Omit every picture and output the rest of the records exactly as they are.

─── MATERIALS PROVIDED

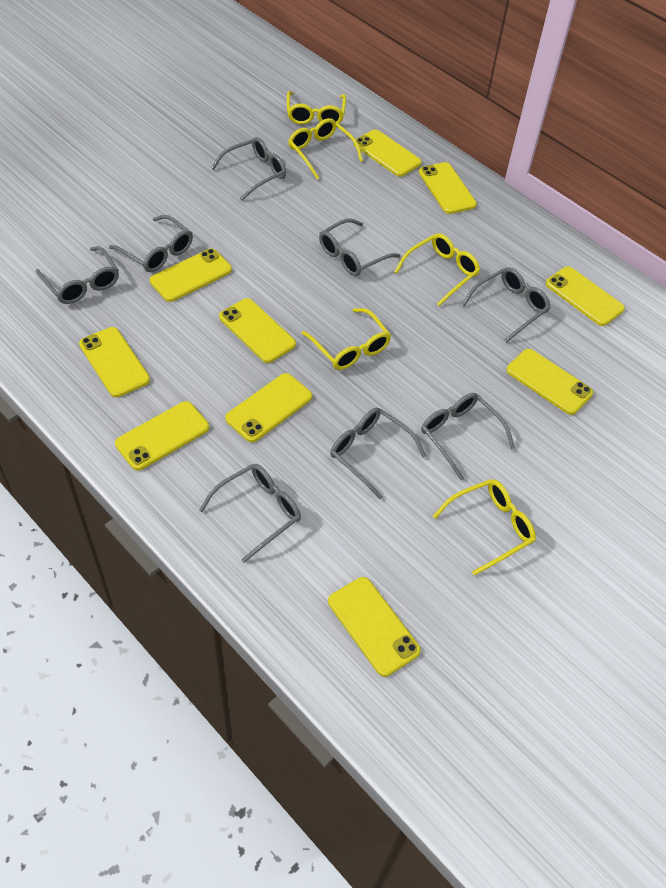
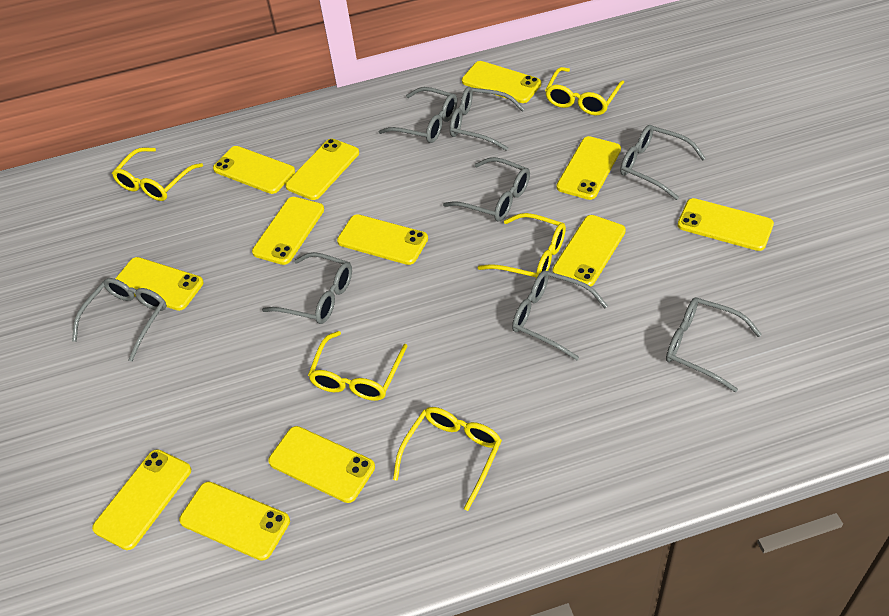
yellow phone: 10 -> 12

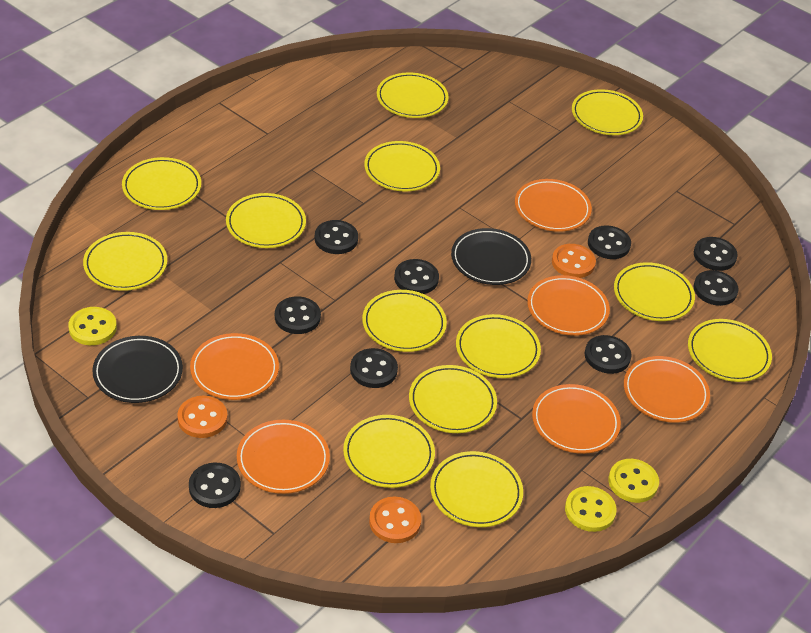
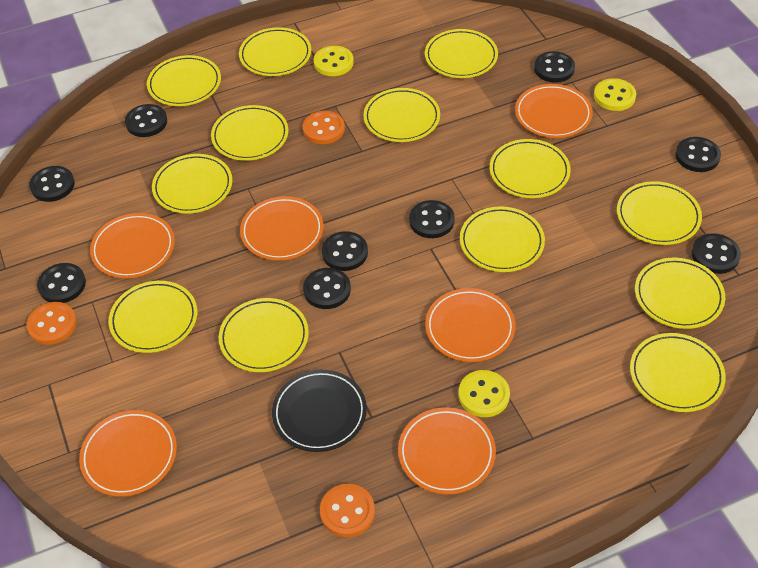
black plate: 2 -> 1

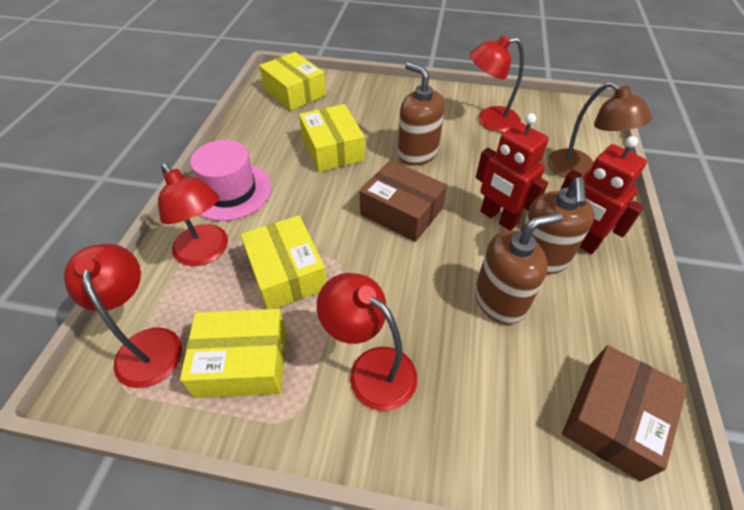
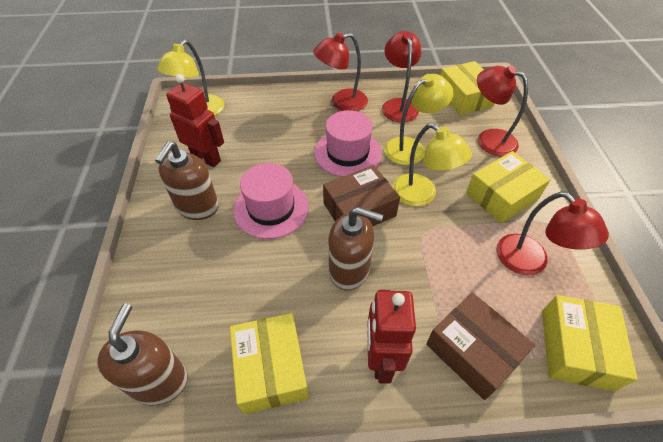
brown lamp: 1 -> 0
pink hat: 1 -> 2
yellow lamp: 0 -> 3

──────

### TASK RESPONSE
yellow phone: 10 -> 12

black plate: 2 -> 1

brown lamp: 1 -> 0
pink hat: 1 -> 2
yellow lamp: 0 -> 3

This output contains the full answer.